What needs to be done
Return nothing but the lines from the line with "DRIVER pin IN2: GP4 -> GP0" through the last line of the entries that follow, copied exactly and free of pictures.
-=-=-=-=-
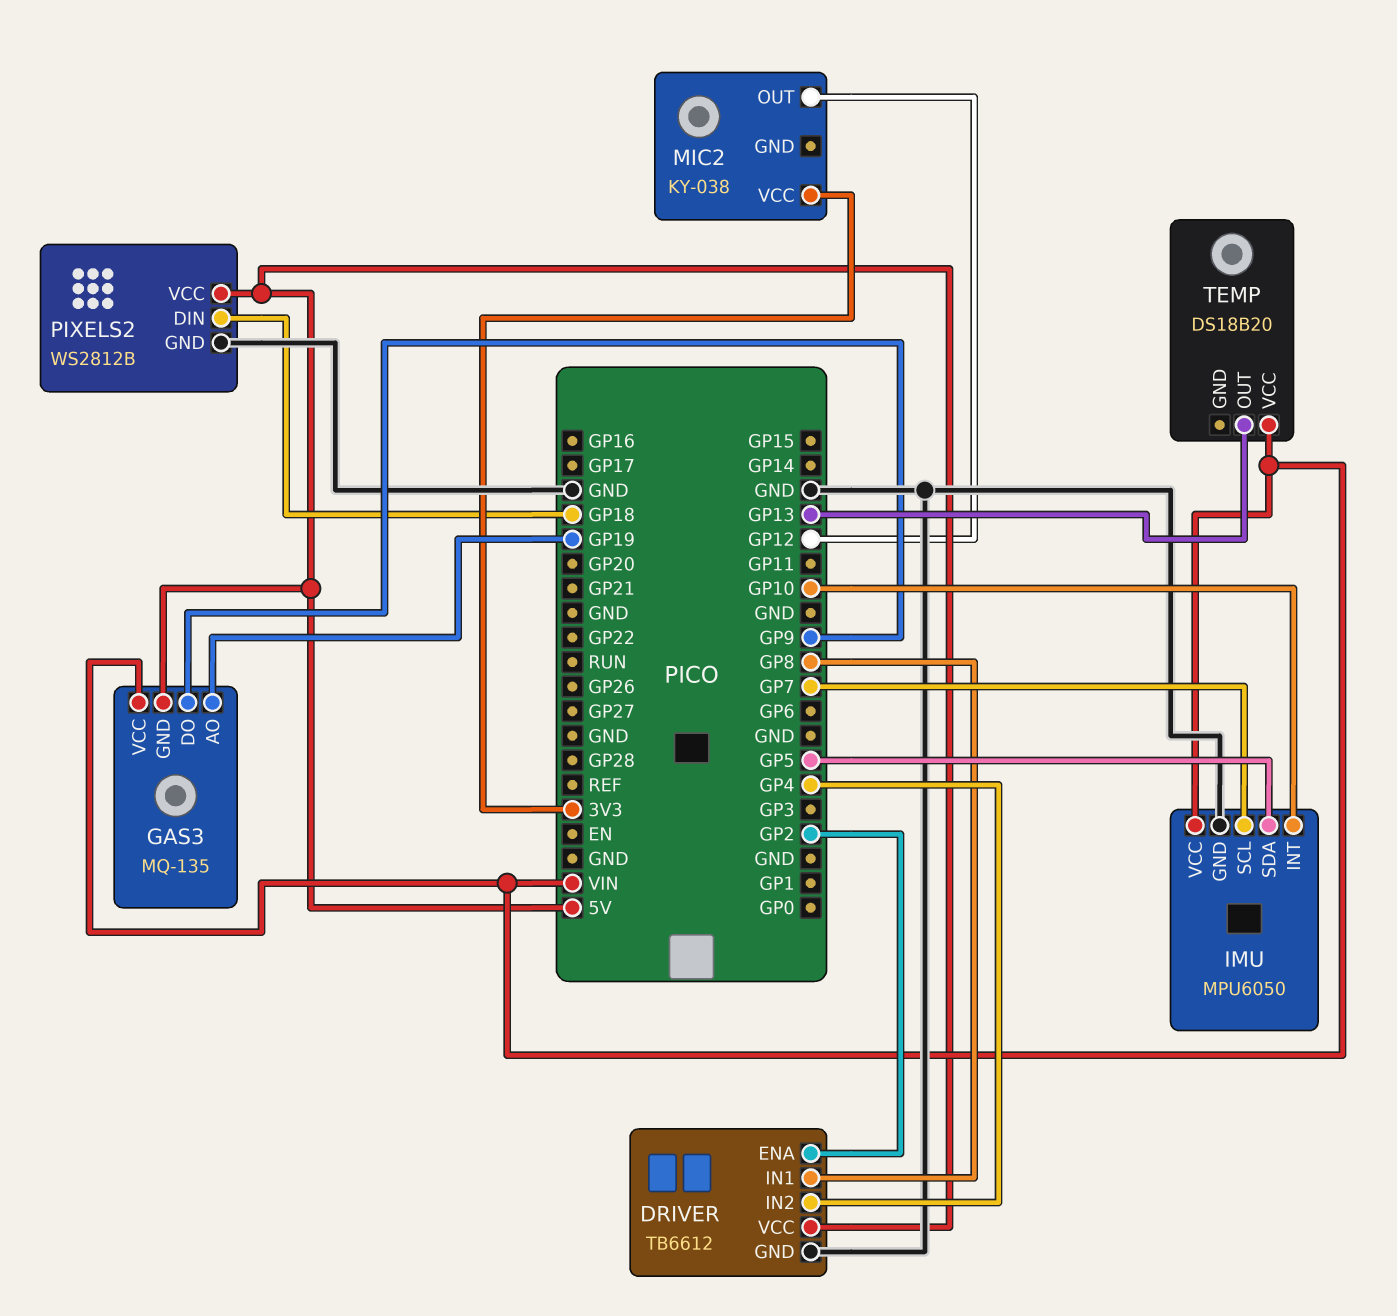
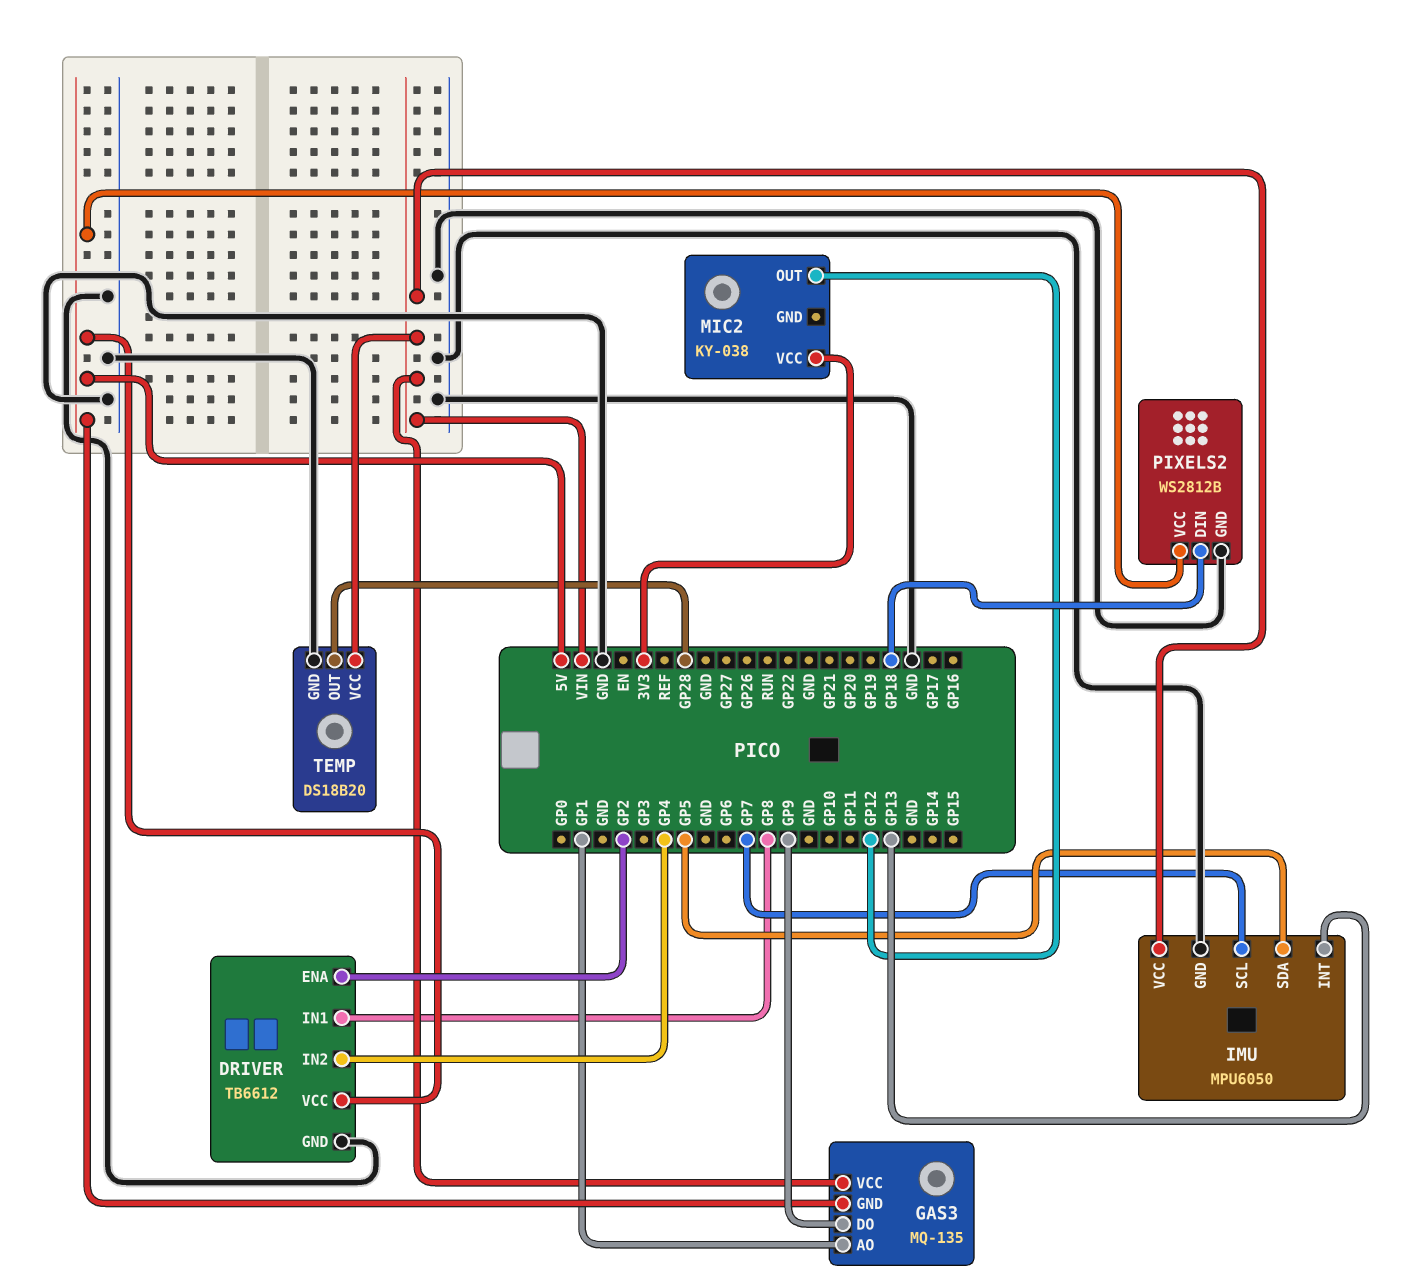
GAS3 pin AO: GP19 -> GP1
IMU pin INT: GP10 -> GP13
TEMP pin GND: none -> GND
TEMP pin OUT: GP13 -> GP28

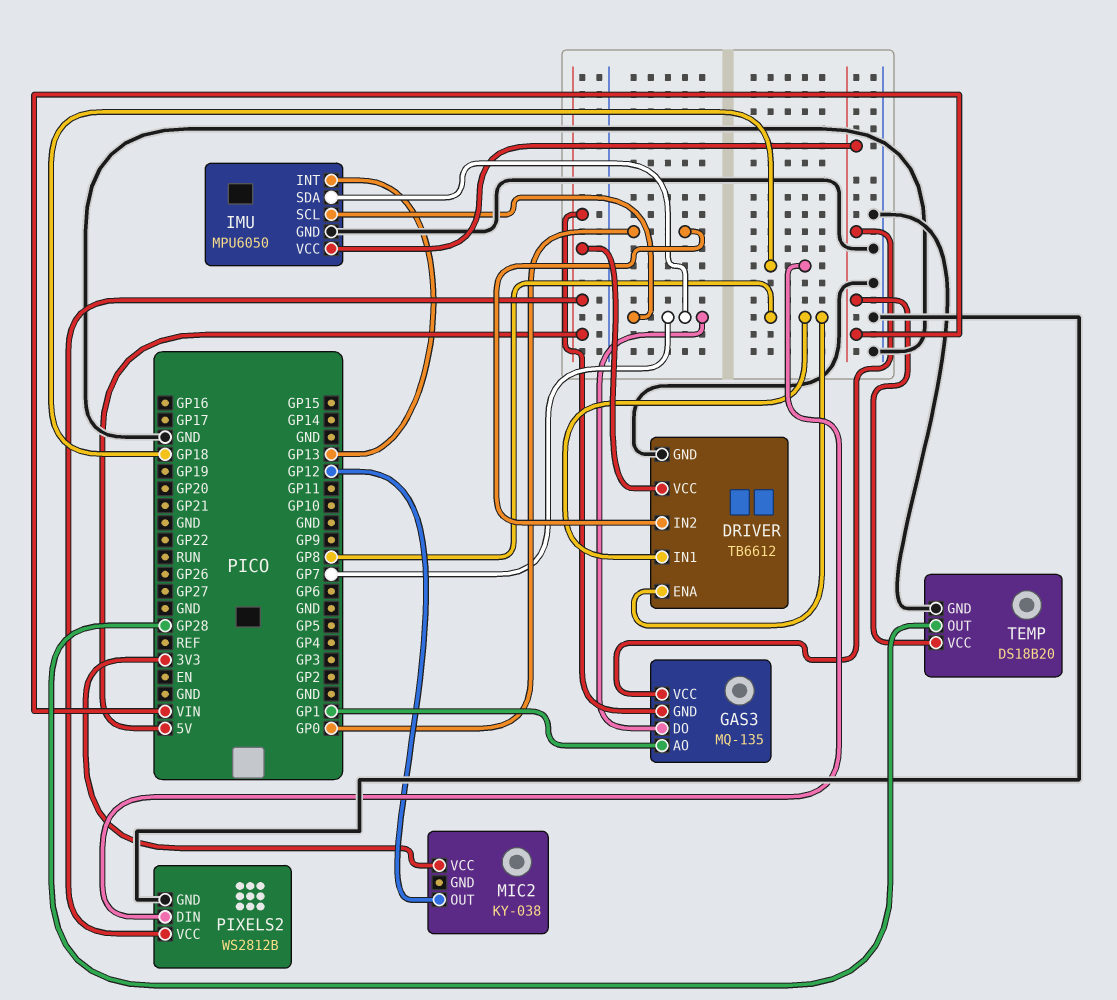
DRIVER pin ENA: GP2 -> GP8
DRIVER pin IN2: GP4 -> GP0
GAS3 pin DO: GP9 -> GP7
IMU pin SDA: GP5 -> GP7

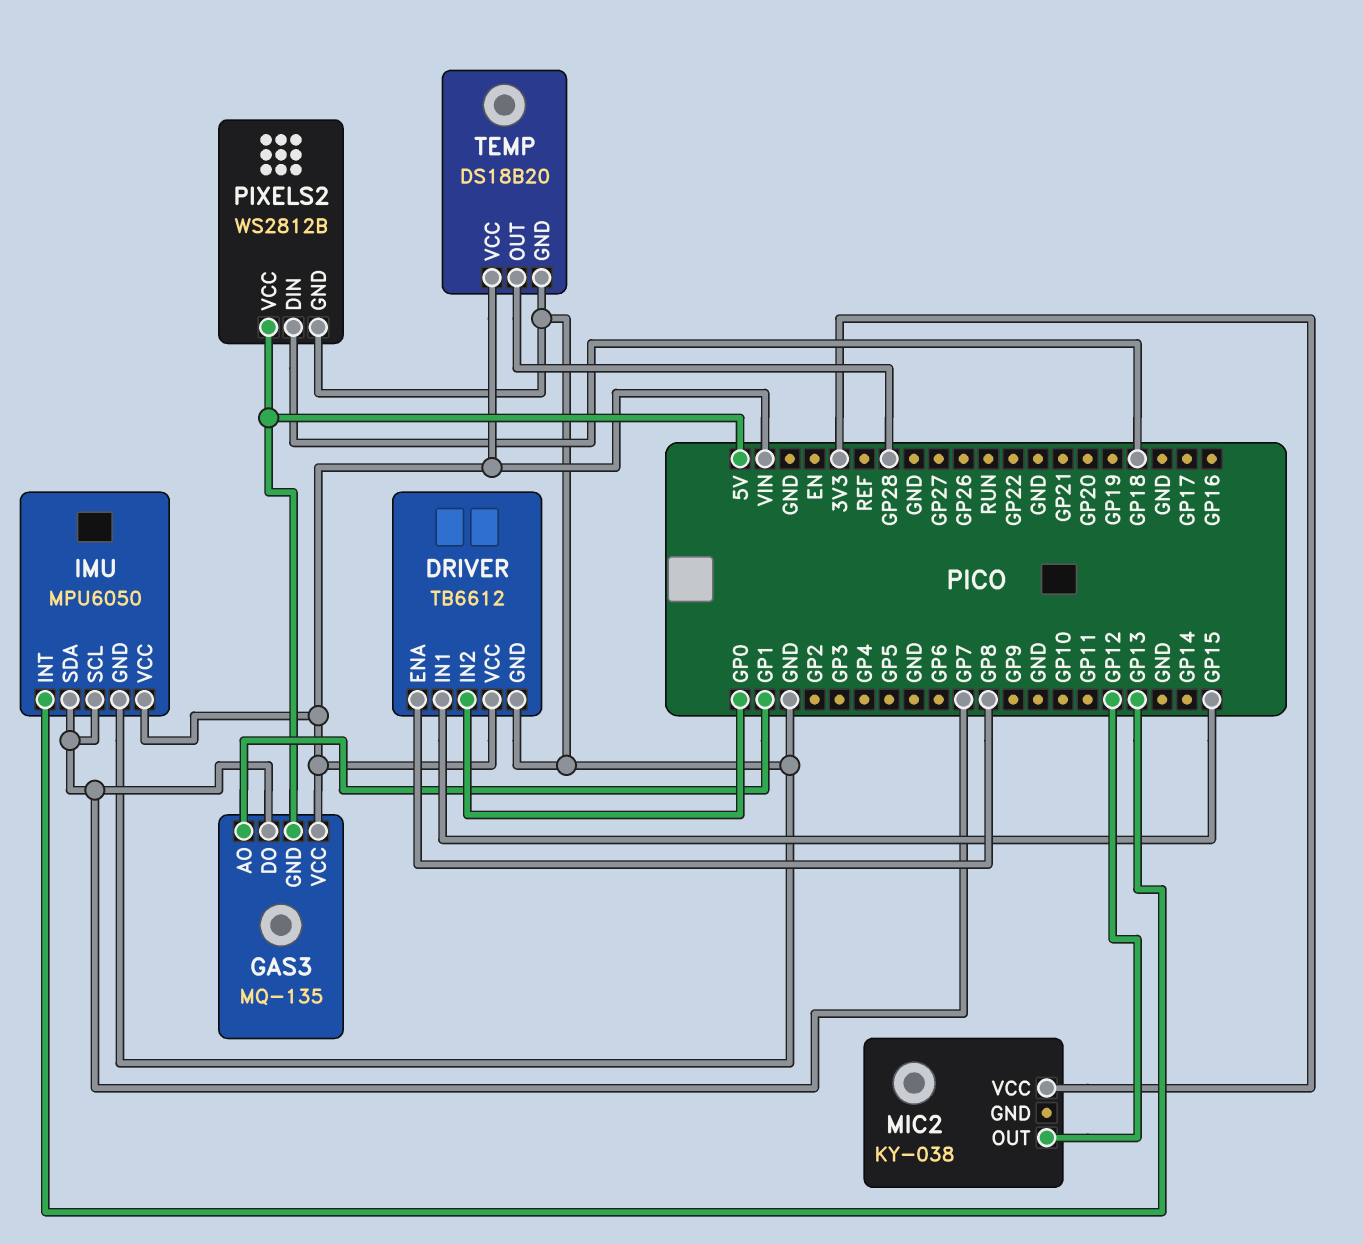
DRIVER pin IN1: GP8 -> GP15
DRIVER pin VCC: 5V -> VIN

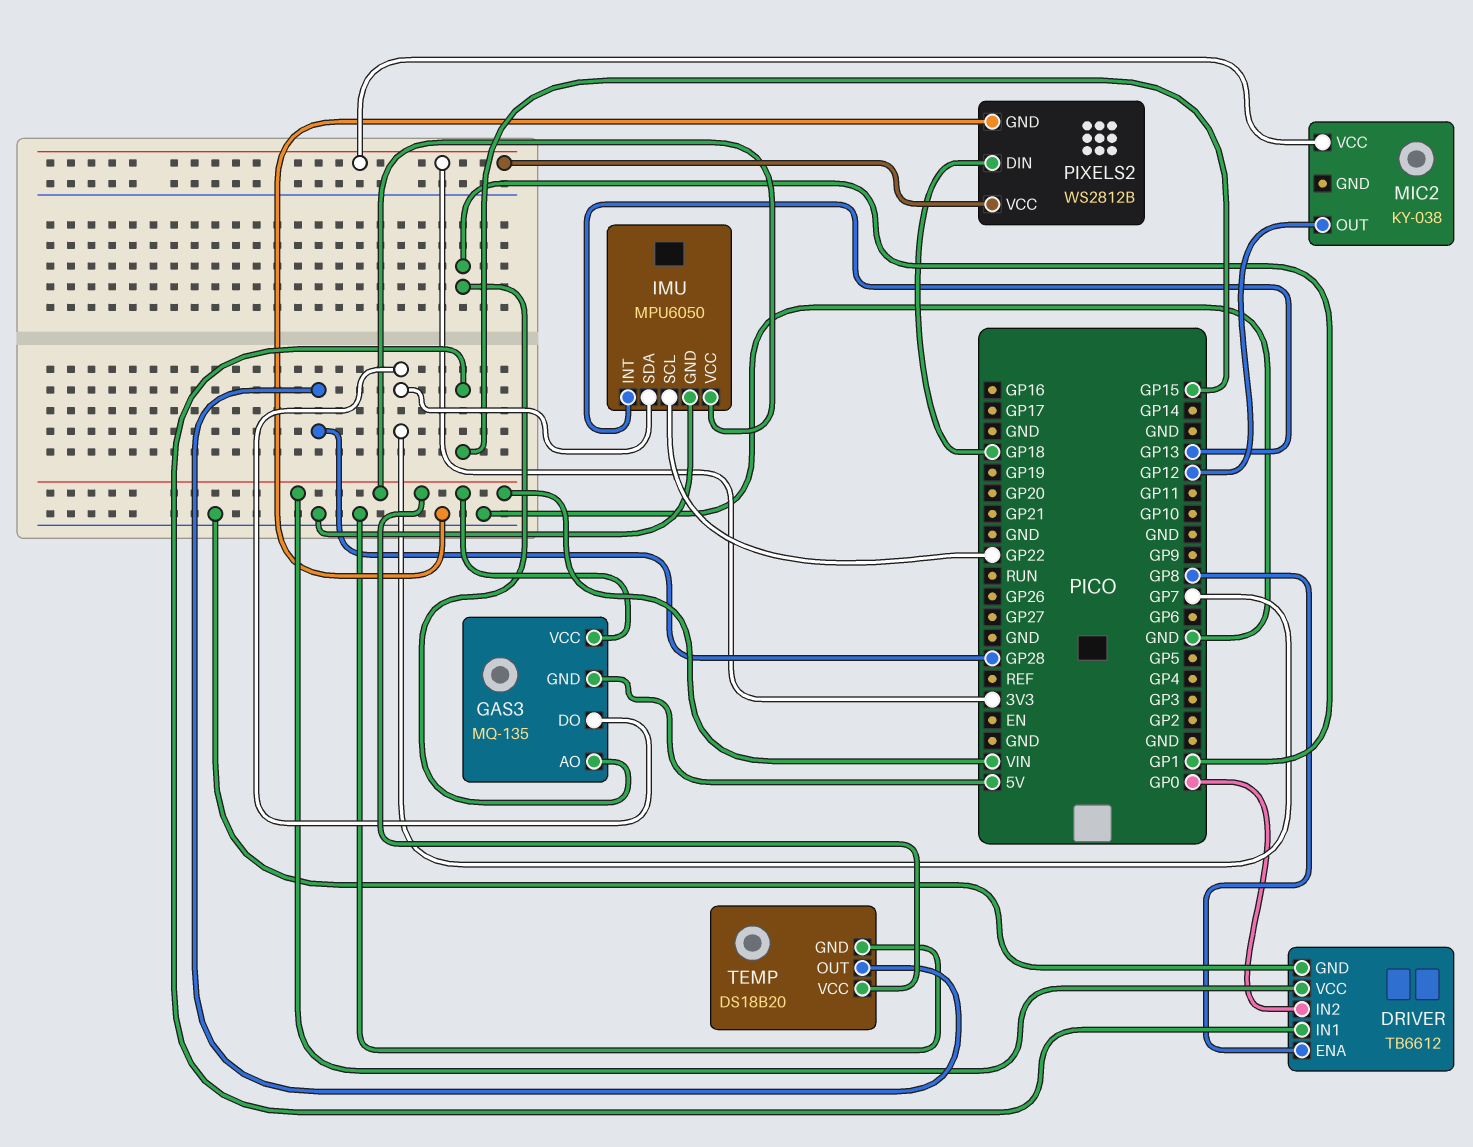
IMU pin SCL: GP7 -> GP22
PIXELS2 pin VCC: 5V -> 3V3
-=-=-=-=-
Response to the exercise
DRIVER pin IN2: GP4 -> GP0
GAS3 pin DO: GP9 -> GP7
IMU pin SDA: GP5 -> GP7

DRIVER pin IN1: GP8 -> GP15
DRIVER pin VCC: 5V -> VIN

IMU pin SCL: GP7 -> GP22
PIXELS2 pin VCC: 5V -> 3V3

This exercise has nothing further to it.